PROVIDED DATA →
···

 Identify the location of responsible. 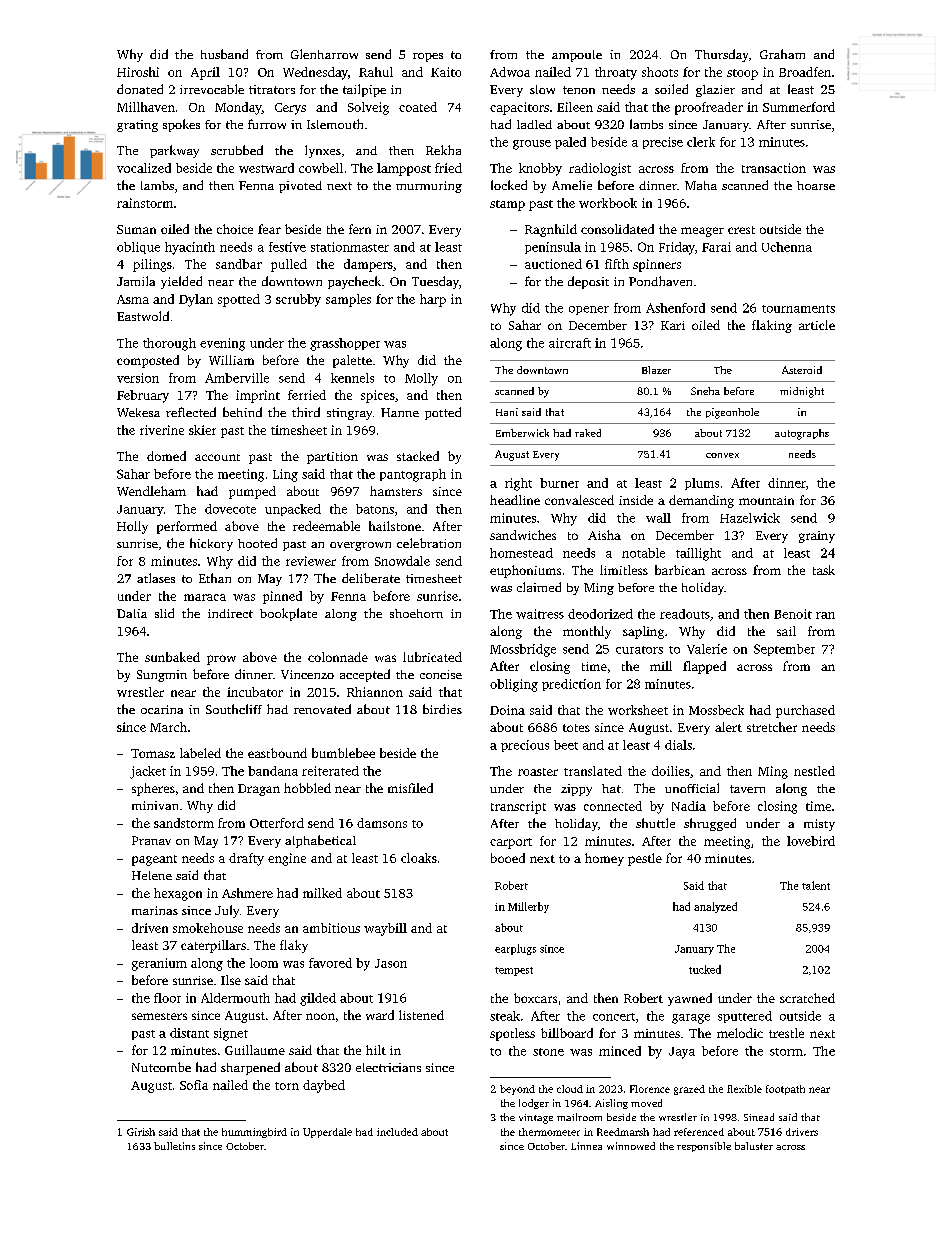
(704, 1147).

···

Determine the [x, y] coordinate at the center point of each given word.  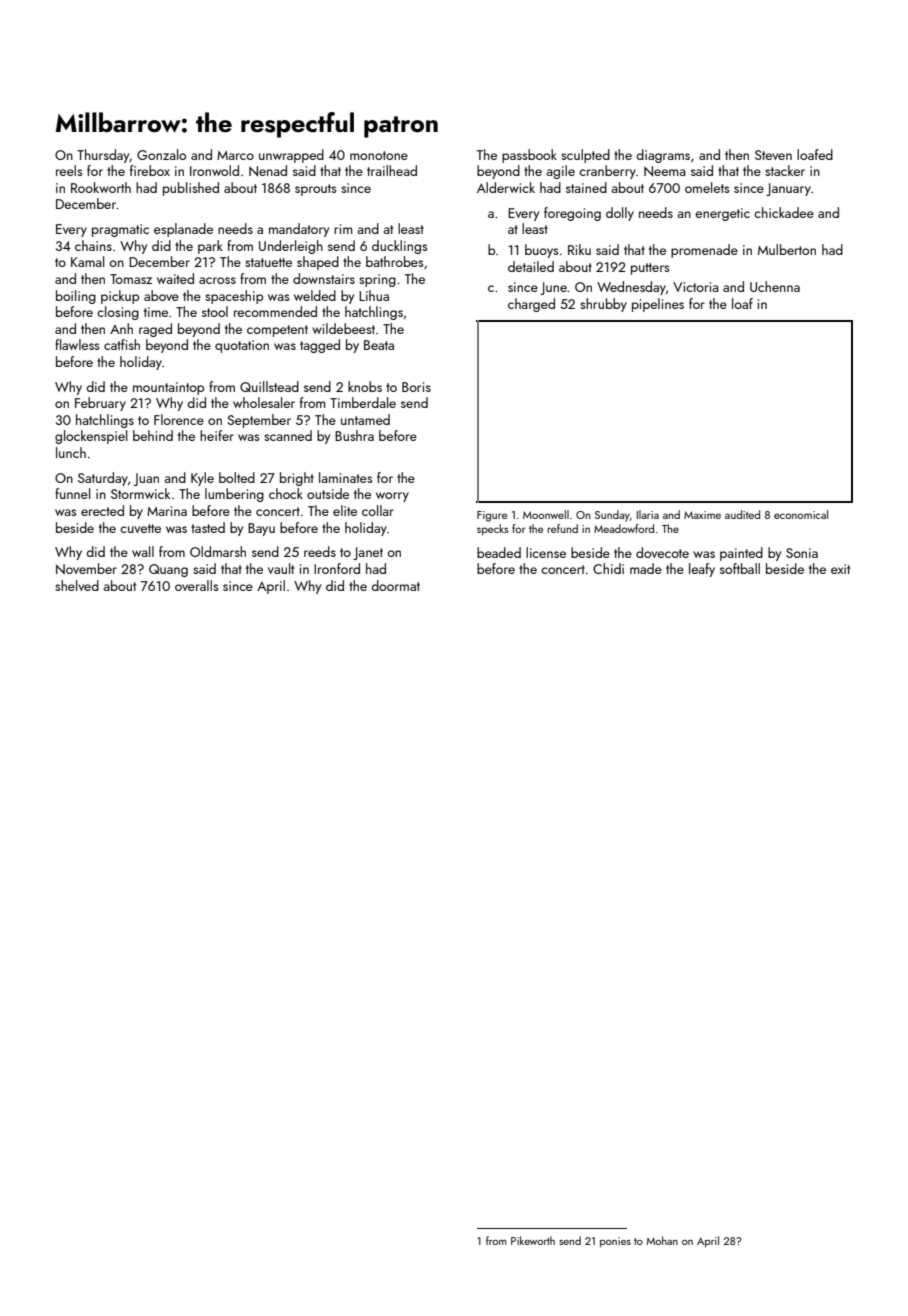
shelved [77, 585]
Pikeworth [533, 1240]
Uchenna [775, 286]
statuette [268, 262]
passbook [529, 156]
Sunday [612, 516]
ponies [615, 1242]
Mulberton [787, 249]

···

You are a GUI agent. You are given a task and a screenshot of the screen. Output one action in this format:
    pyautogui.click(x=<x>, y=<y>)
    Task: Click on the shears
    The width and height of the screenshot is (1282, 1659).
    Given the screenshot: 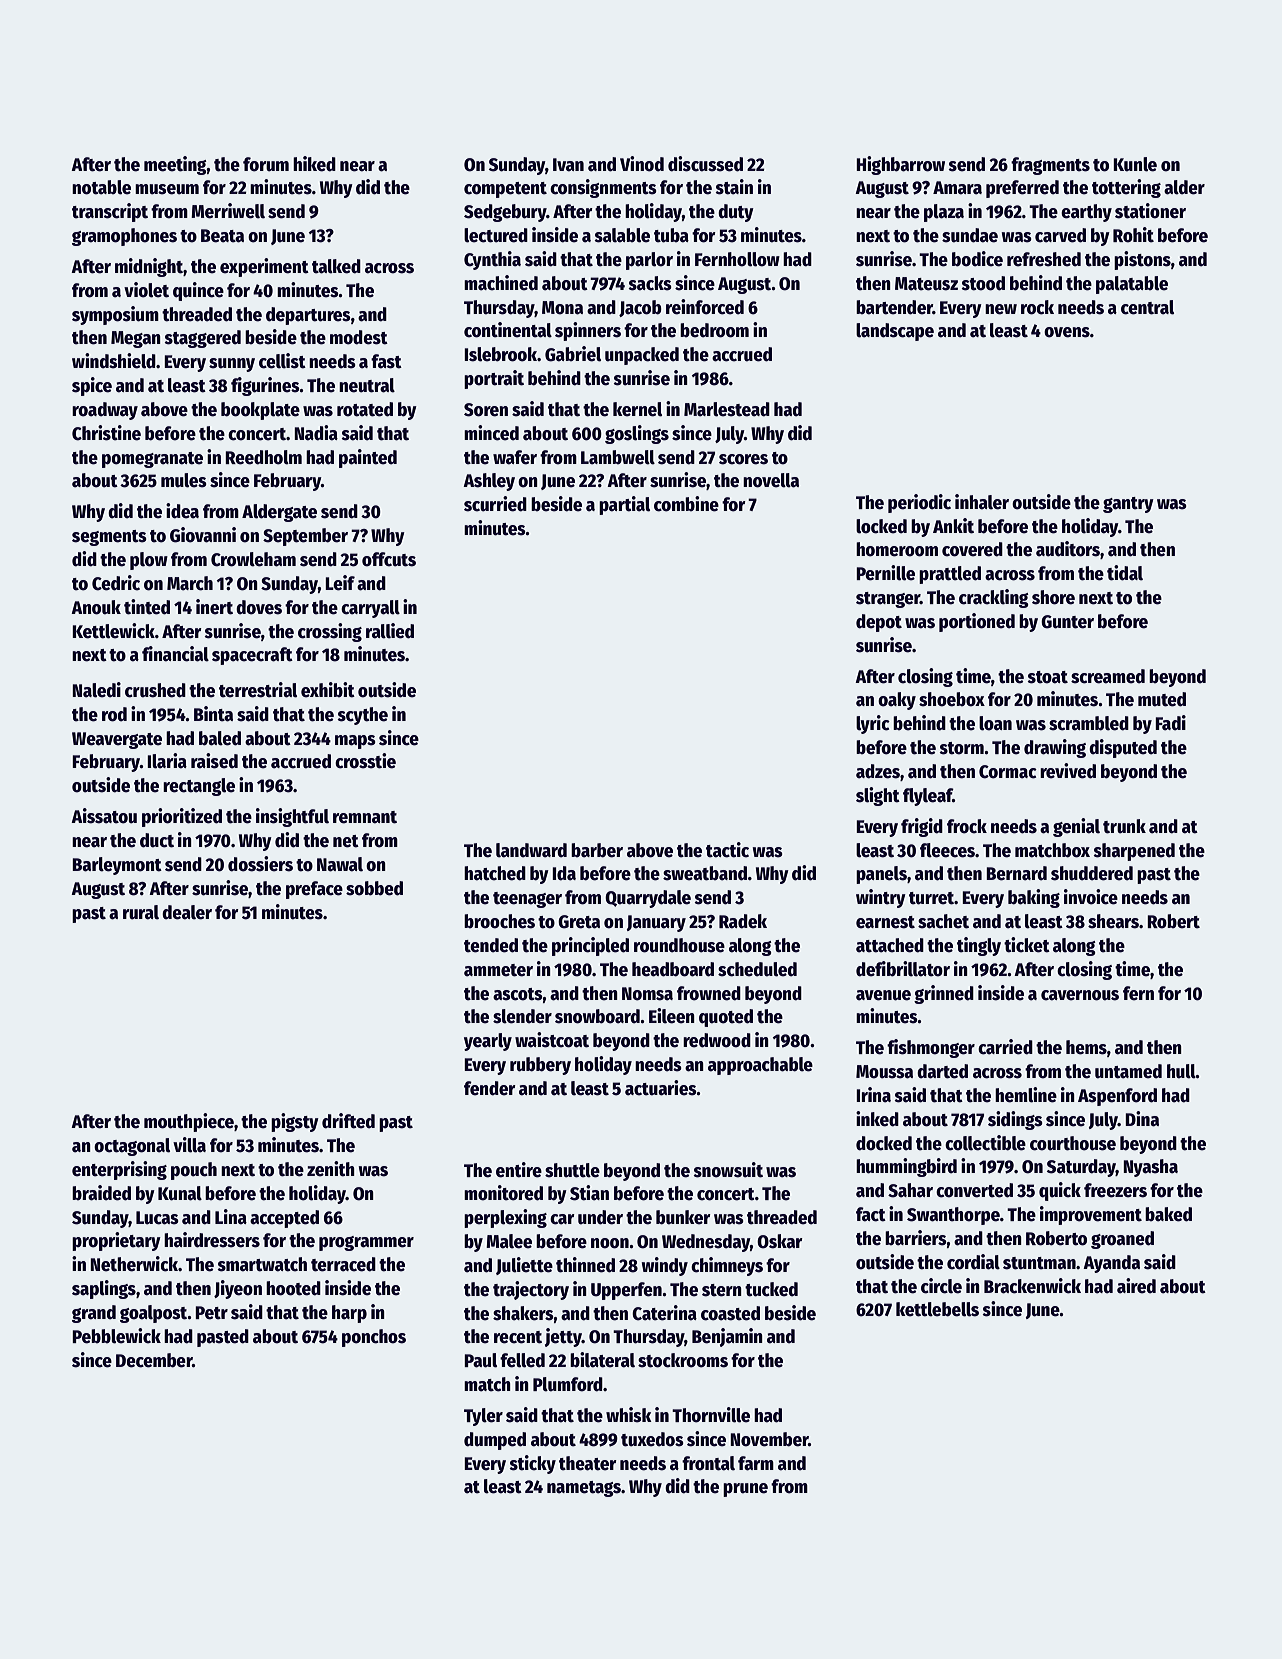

···

GOAL OF THE EXERCISE →
Edit the part of the records that opens with the line containing "Pikeworth [533, 1240]" and closes with the line containing "Mulberton [787, 249]", replacing "ponies" with "horses" and keeping everything else the same. Give only those lines.

EXERCISE OUTPUT →
Pikeworth [533, 1240]
Uchenna [775, 286]
statuette [268, 262]
passbook [529, 156]
Sunday [612, 516]
horses [615, 1242]
Mulberton [787, 249]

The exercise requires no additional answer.